• _TASK ITEM_:
Where an entry contains an image, skip the image and print the rest exactly.

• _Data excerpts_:
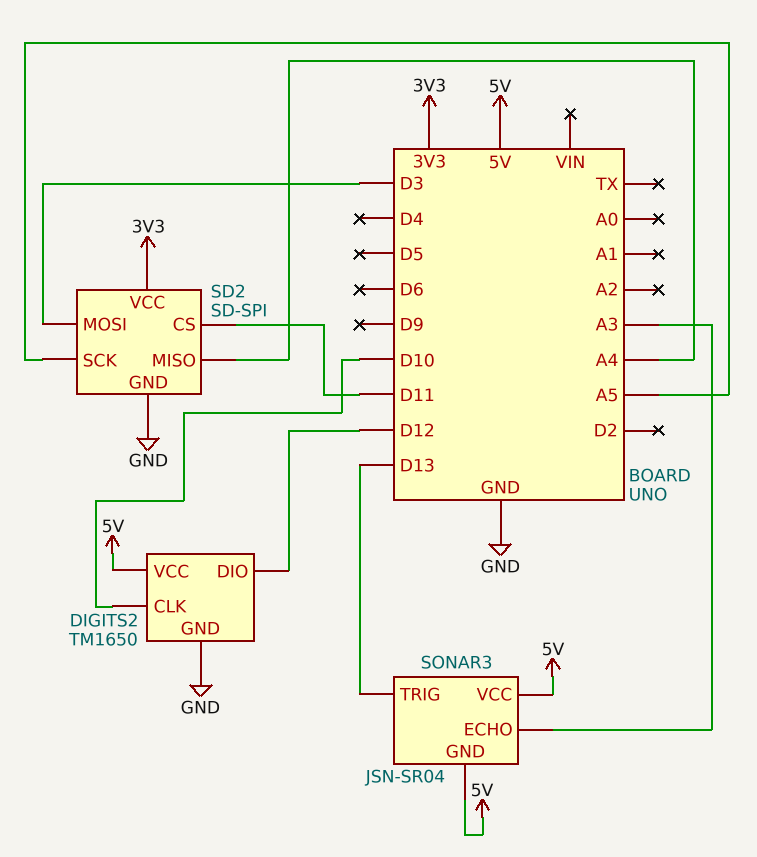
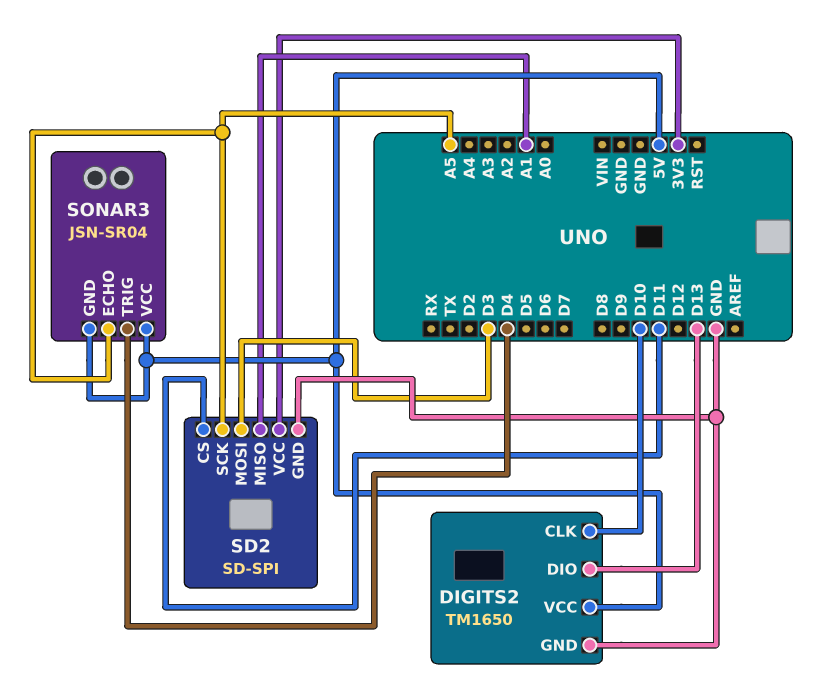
DIGITS2 pin DIO: D12 -> D13
SD2 pin MISO: A4 -> A1
SONAR3 pin ECHO: A3 -> A5
SONAR3 pin TRIG: D13 -> D4

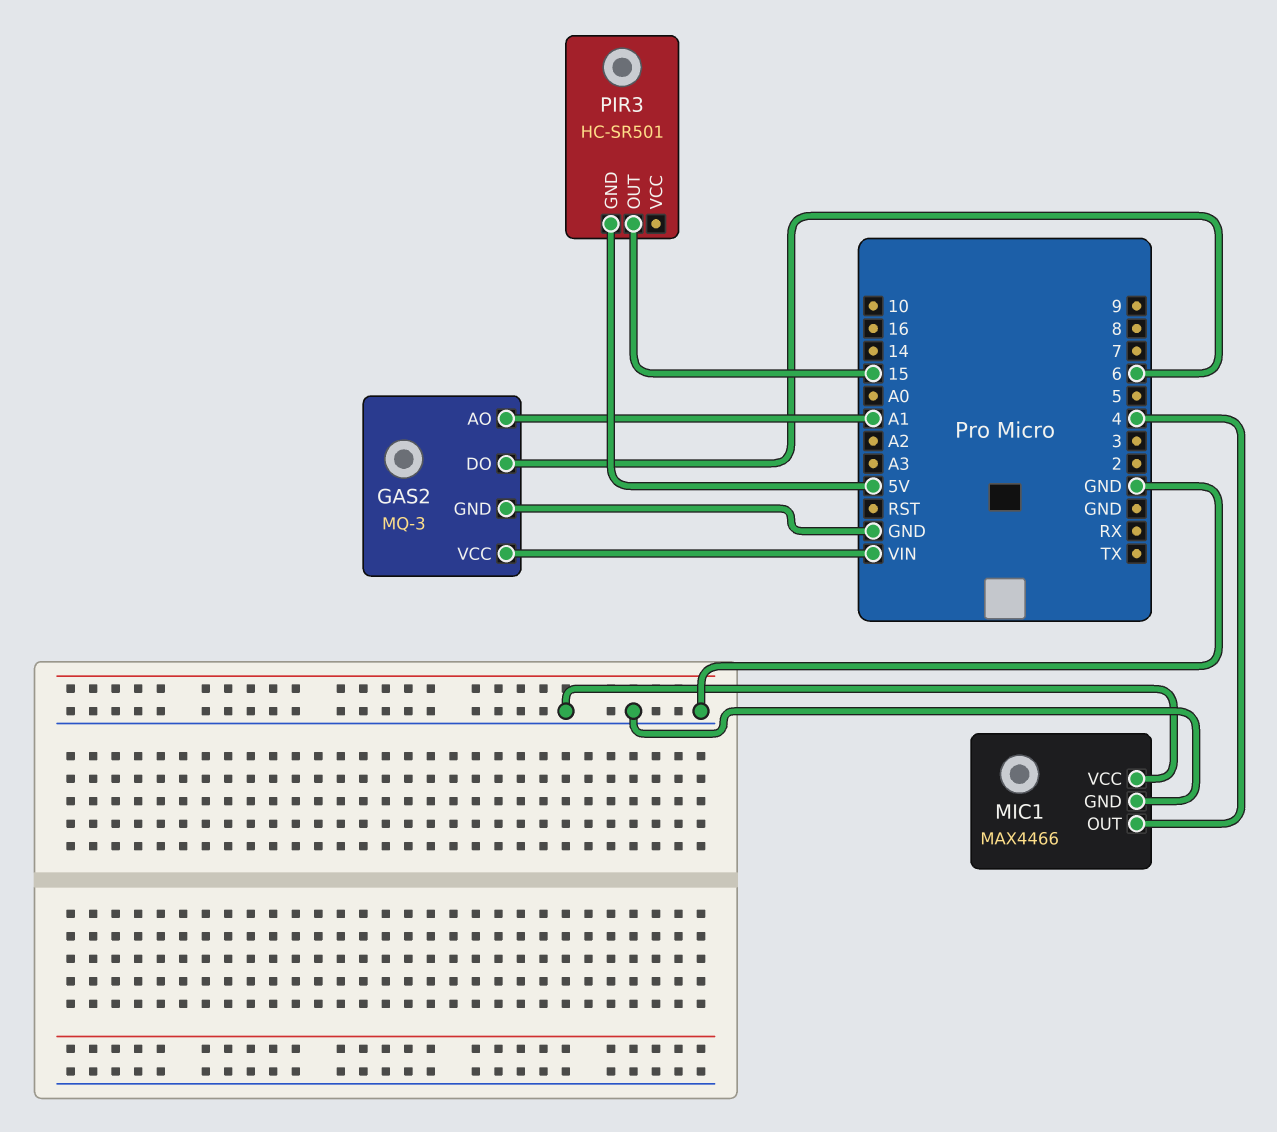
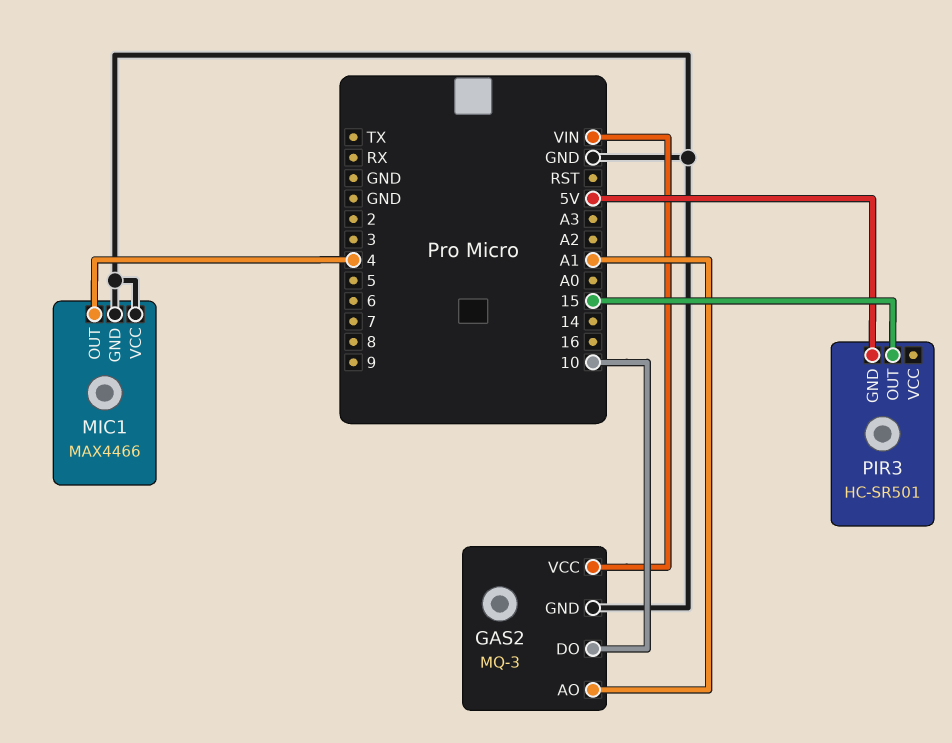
GAS2 pin DO: 6 -> 10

• _EXERCISE RESPONSE_:
DIGITS2 pin DIO: D12 -> D13
SD2 pin MISO: A4 -> A1
SONAR3 pin ECHO: A3 -> A5
SONAR3 pin TRIG: D13 -> D4

GAS2 pin DO: 6 -> 10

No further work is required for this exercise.